Aim
Write out everything from the line containing "Title (161, 20)" down to the end of the items, and leave the pictures out.

Data for this task
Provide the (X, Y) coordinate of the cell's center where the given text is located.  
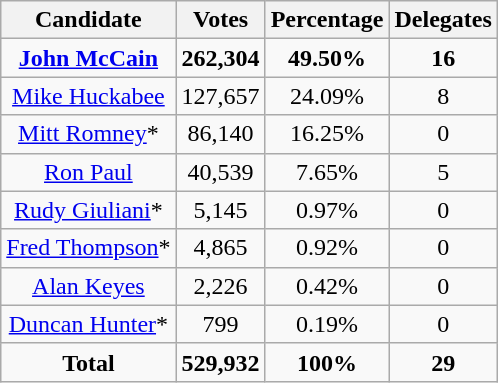
Duncan Hunter* (88, 324)
262,304 (220, 58)
Candidate (88, 20)
Percentage (327, 20)
Ron Paul (88, 172)
16.25% (327, 134)
8 (443, 96)
5 (443, 172)
2,226 (220, 286)
Mitt Romney* (88, 134)
Mike Huckabee (88, 96)
24.09% (327, 96)
Alan Keyes (88, 286)
7.65% (327, 172)
Votes (220, 20)
5,145 (220, 210)
4,865 (220, 248)
Fred Thompson* (88, 248)
Rudy Giuliani* (88, 210)
100% (327, 362)
127,657 (220, 96)
Total (88, 362)
86,140 (220, 134)
0.42% (327, 286)
49.50% (327, 58)
John McCain (88, 58)
0.19% (327, 324)
799 (220, 324)
40,539 (220, 172)
0.92% (327, 248)
16 (443, 58)
529,932 (220, 362)
29 (443, 362)
0.97% (327, 210)
Delegates (443, 20)
Provide the [X, Y] coordinate of the cell's center where the given text is located.  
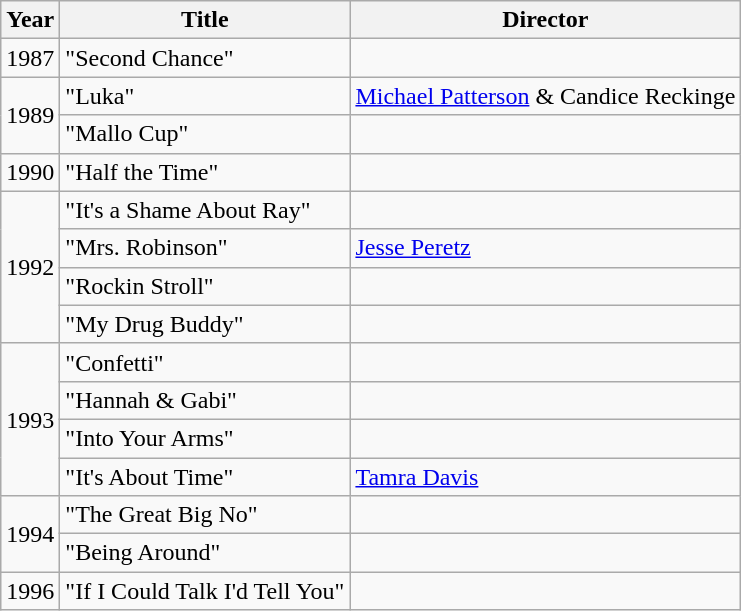
"Confetti" [205, 362]
Jesse Peretz [546, 248]
Title [205, 20]
"Into Your Arms" [205, 438]
Tamra Davis [546, 477]
1993 [30, 419]
"It's About Time" [205, 477]
1990 [30, 172]
Director [546, 20]
"Mallo Cup" [205, 134]
1996 [30, 591]
"Being Around" [205, 553]
"Second Chance" [205, 58]
"The Great Big No" [205, 515]
"Luka" [205, 96]
"Half the Time" [205, 172]
"My Drug Buddy" [205, 324]
"Mrs. Robinson" [205, 248]
1987 [30, 58]
"If I Could Talk I'd Tell You" [205, 591]
1989 [30, 115]
"Hannah & Gabi" [205, 400]
"It's a Shame About Ray" [205, 210]
1992 [30, 267]
Michael Patterson & Candice Reckinge [546, 96]
"Rockin Stroll" [205, 286]
1994 [30, 534]
Year [30, 20]
Identify which cell holds the provided text, then report its (x, y) central coordinate. 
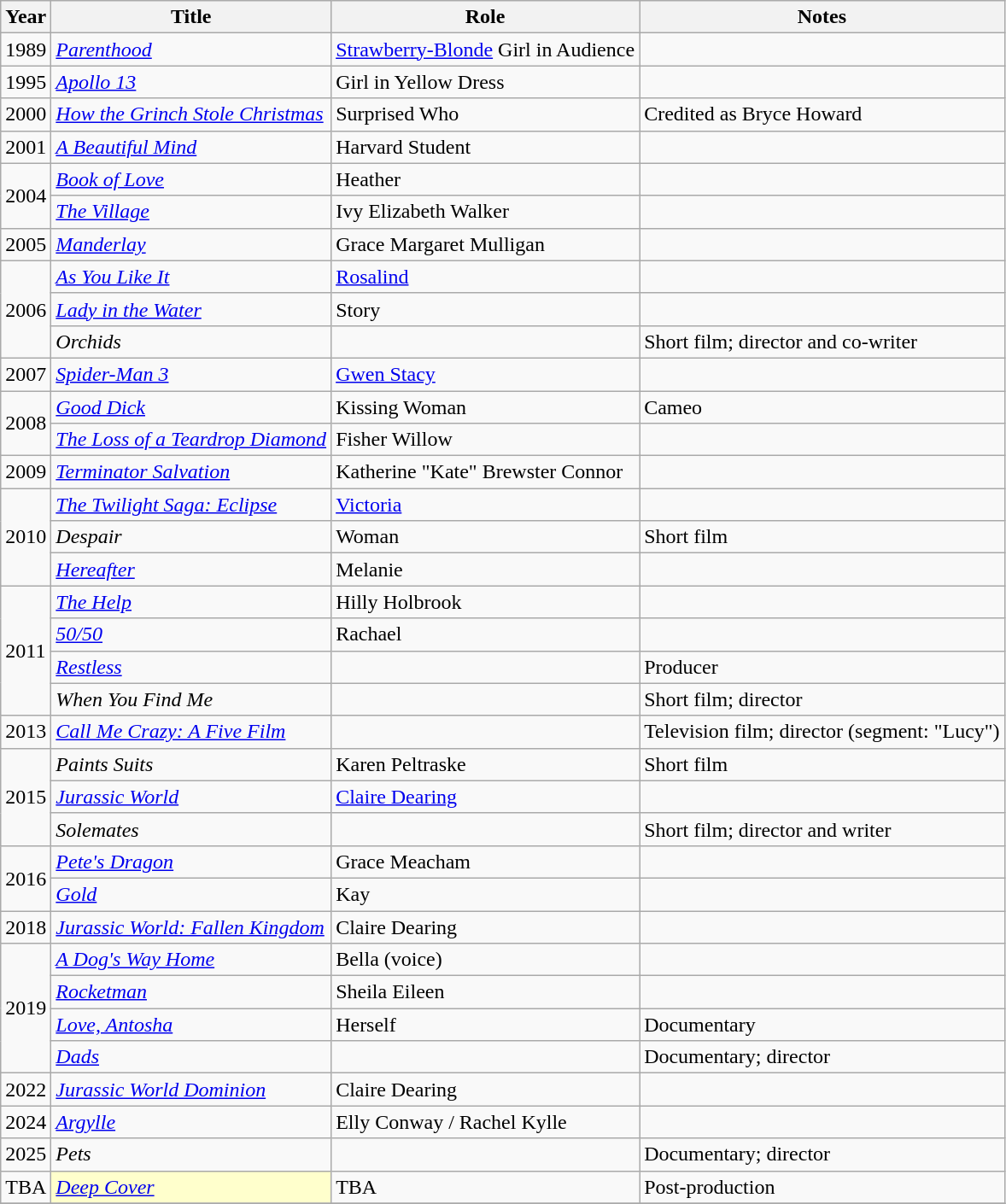
Despair (191, 537)
Call Me Crazy: A Five Film (191, 732)
Grace Meacham (485, 862)
The Village (191, 212)
Rosalind (485, 277)
Ivy Elizabeth Walker (485, 212)
Hereafter (191, 570)
Herself (485, 1025)
Story (485, 309)
Elly Conway / Rachel Kylle (485, 1122)
Grace Margaret Mulligan (485, 244)
Love, Antosha (191, 1025)
Lady in the Water (191, 309)
Parenthood (191, 50)
1995 (26, 82)
Hilly Holbrook (485, 602)
Notes (822, 17)
Fisher Willow (485, 440)
Solemates (191, 829)
Producer (822, 667)
2011 (26, 651)
Victoria (485, 505)
Girl in Yellow Dress (485, 82)
Restless (191, 667)
Melanie (485, 570)
Title (191, 17)
Short film; director and co-writer (822, 342)
50/50 (191, 635)
2019 (26, 1009)
Short film; director and writer (822, 829)
Surprised Who (485, 114)
Apollo 13 (191, 82)
Pets (191, 1155)
2022 (26, 1090)
2007 (26, 374)
2000 (26, 114)
How the Grinch Stole Christmas (191, 114)
Television film; director (segment: "Lucy") (822, 732)
2005 (26, 244)
2008 (26, 424)
Year (26, 17)
1989 (26, 50)
Jurassic World (191, 797)
Manderlay (191, 244)
Orchids (191, 342)
Credited as Bryce Howard (822, 114)
2018 (26, 927)
The Help (191, 602)
Harvard Student (485, 147)
The Loss of a Teardrop Diamond (191, 440)
Good Dick (191, 407)
Strawberry-Blonde Girl in Audience (485, 50)
Sheila Eileen (485, 992)
2006 (26, 309)
Documentary (822, 1025)
Gold (191, 894)
Deep Cover (191, 1187)
Bella (voice) (485, 960)
Spider-Man 3 (191, 374)
Katherine "Kate" Brewster Connor (485, 472)
Heather (485, 179)
Rachael (485, 635)
Post-production (822, 1187)
Kissing Woman (485, 407)
2013 (26, 732)
The Twilight Saga: Eclipse (191, 505)
2001 (26, 147)
Cameo (822, 407)
Karen Peltraske (485, 764)
A Beautiful Mind (191, 147)
A Dog's Way Home (191, 960)
2009 (26, 472)
2015 (26, 797)
Dads (191, 1057)
Woman (485, 537)
Role (485, 17)
Rocketman (191, 992)
Jurassic World Dominion (191, 1090)
Terminator Salvation (191, 472)
2024 (26, 1122)
Argylle (191, 1122)
Book of Love (191, 179)
2025 (26, 1155)
2016 (26, 878)
When You Find Me (191, 699)
Kay (485, 894)
Pete's Dragon (191, 862)
2004 (26, 196)
Short film; director (822, 699)
Paints Suits (191, 764)
2010 (26, 537)
As You Like It (191, 277)
Gwen Stacy (485, 374)
Jurassic World: Fallen Kingdom (191, 927)
Detect which cell encompasses the target text, then output its (X, Y) center coordinate. 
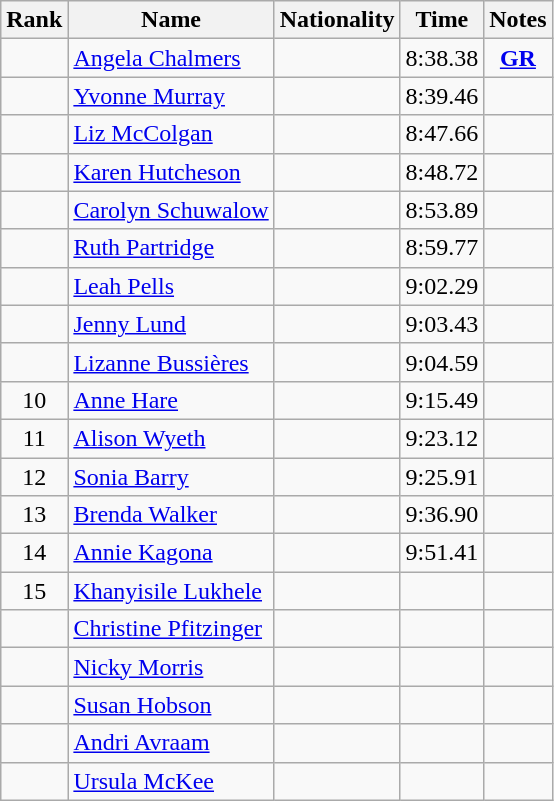
Rank (34, 20)
8:59.77 (442, 248)
Andri Avraam (171, 743)
8:38.38 (442, 58)
Ruth Partridge (171, 248)
Annie Kagona (171, 553)
Notes (518, 20)
11 (34, 438)
9:23.12 (442, 438)
9:02.29 (442, 286)
Brenda Walker (171, 515)
Carolyn Schuwalow (171, 210)
8:53.89 (442, 210)
Ursula McKee (171, 781)
Jenny Lund (171, 324)
8:48.72 (442, 172)
15 (34, 591)
Leah Pells (171, 286)
Anne Hare (171, 400)
Alison Wyeth (171, 438)
10 (34, 400)
Nationality (337, 20)
Liz McColgan (171, 134)
14 (34, 553)
Sonia Barry (171, 477)
Yvonne Murray (171, 96)
Name (171, 20)
Angela Chalmers (171, 58)
9:36.90 (442, 515)
13 (34, 515)
Khanyisile Lukhele (171, 591)
8:39.46 (442, 96)
Susan Hobson (171, 705)
Time (442, 20)
8:47.66 (442, 134)
9:51.41 (442, 553)
9:15.49 (442, 400)
Christine Pfitzinger (171, 629)
9:25.91 (442, 477)
Nicky Morris (171, 667)
9:04.59 (442, 362)
Lizanne Bussières (171, 362)
12 (34, 477)
Karen Hutcheson (171, 172)
9:03.43 (442, 324)
GR (518, 58)
Detect which cell encompasses the target text, then output its (x, y) center coordinate. 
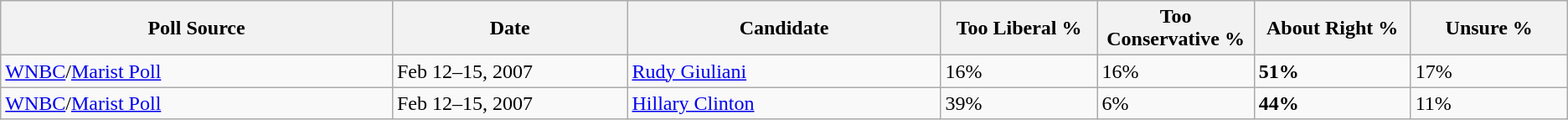
44% (1332, 103)
Candidate (784, 28)
Date (509, 28)
Hillary Clinton (784, 103)
17% (1489, 71)
6% (1176, 103)
Too Liberal % (1019, 28)
Too Conservative % (1176, 28)
Poll Source (197, 28)
11% (1489, 103)
About Right % (1332, 28)
51% (1332, 71)
39% (1019, 103)
Rudy Giuliani (784, 71)
Unsure % (1489, 28)
Identify which cell holds the provided text, then report its (x, y) central coordinate. 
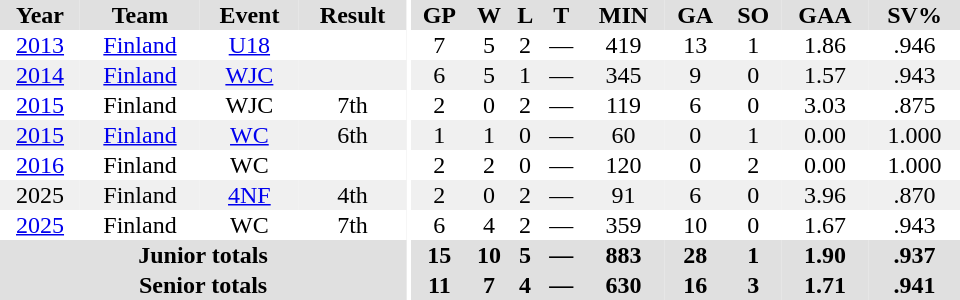
Team (140, 15)
2016 (40, 165)
2014 (40, 75)
359 (623, 225)
2013 (40, 45)
419 (623, 45)
15 (440, 255)
11 (440, 285)
91 (623, 195)
1.57 (825, 75)
3 (754, 285)
345 (623, 75)
1.86 (825, 45)
Senior totals (203, 285)
GAA (825, 15)
L (525, 15)
SO (754, 15)
1.90 (825, 255)
GA (696, 15)
28 (696, 255)
883 (623, 255)
GP (440, 15)
Year (40, 15)
9 (696, 75)
4th (352, 195)
1.67 (825, 225)
16 (696, 285)
630 (623, 285)
13 (696, 45)
3.03 (825, 105)
U18 (250, 45)
6th (352, 135)
SV% (914, 15)
Event (250, 15)
T (561, 15)
.875 (914, 105)
.941 (914, 285)
.870 (914, 195)
.946 (914, 45)
119 (623, 105)
MIN (623, 15)
3.96 (825, 195)
Result (352, 15)
4NF (250, 195)
60 (623, 135)
1.71 (825, 285)
120 (623, 165)
W (489, 15)
.937 (914, 255)
Junior totals (203, 255)
Search for the cell housing the specified text and yield its (x, y) center coordinate. 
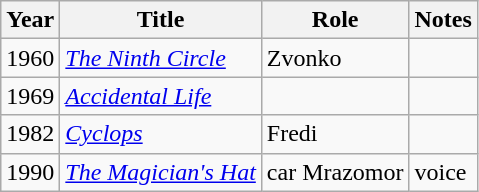
Title (161, 20)
Cyclops (161, 134)
1960 (30, 58)
1990 (30, 172)
1969 (30, 96)
Year (30, 20)
Notes (443, 20)
Fredi (335, 134)
Role (335, 20)
The Magician's Hat (161, 172)
Accidental Life (161, 96)
car Mrazomor (335, 172)
Zvonko (335, 58)
1982 (30, 134)
The Ninth Circle (161, 58)
voice (443, 172)
For the text-containing cell, return its midpoint in [X, Y] coordinate format. 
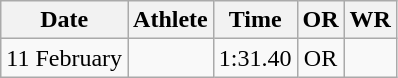
11 February [64, 58]
1:31.40 [255, 58]
Date [64, 20]
WR [370, 20]
Time [255, 20]
Athlete [171, 20]
Identify which cell holds the provided text, then report its (x, y) central coordinate. 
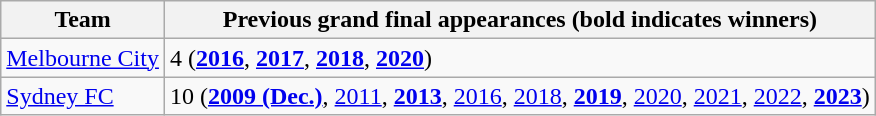
Previous grand final appearances (bold indicates winners) (520, 20)
Sydney FC (83, 96)
10 (2009 (Dec.), 2011, 2013, 2016, 2018, 2019, 2020, 2021, 2022, 2023) (520, 96)
Melbourne City (83, 58)
4 (2016, 2017, 2018, 2020) (520, 58)
Team (83, 20)
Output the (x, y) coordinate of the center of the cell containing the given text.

Output of the exercise
Title (161, 20)
Cyclops (161, 134)
1960 (30, 58)
1990 (30, 172)
1969 (30, 96)
Year (30, 20)
Notes (443, 20)
Fredi (335, 134)
Role (335, 20)
The Magician's Hat (161, 172)
Accidental Life (161, 96)
car Mrazomor (335, 172)
Zvonko (335, 58)
1982 (30, 134)
The Ninth Circle (161, 58)
voice (443, 172)
For the text-containing cell, return its midpoint in [X, Y] coordinate format. 
11 February [64, 58]
1:31.40 [255, 58]
Date [64, 20]
WR [370, 20]
Time [255, 20]
Athlete [171, 20]
Identify which cell holds the provided text, then report its (x, y) central coordinate. 
Previous grand final appearances (bold indicates winners) (520, 20)
Sydney FC (83, 96)
10 (2009 (Dec.), 2011, 2013, 2016, 2018, 2019, 2020, 2021, 2022, 2023) (520, 96)
Melbourne City (83, 58)
4 (2016, 2017, 2018, 2020) (520, 58)
Team (83, 20)
Output the (x, y) coordinate of the center of the cell containing the given text.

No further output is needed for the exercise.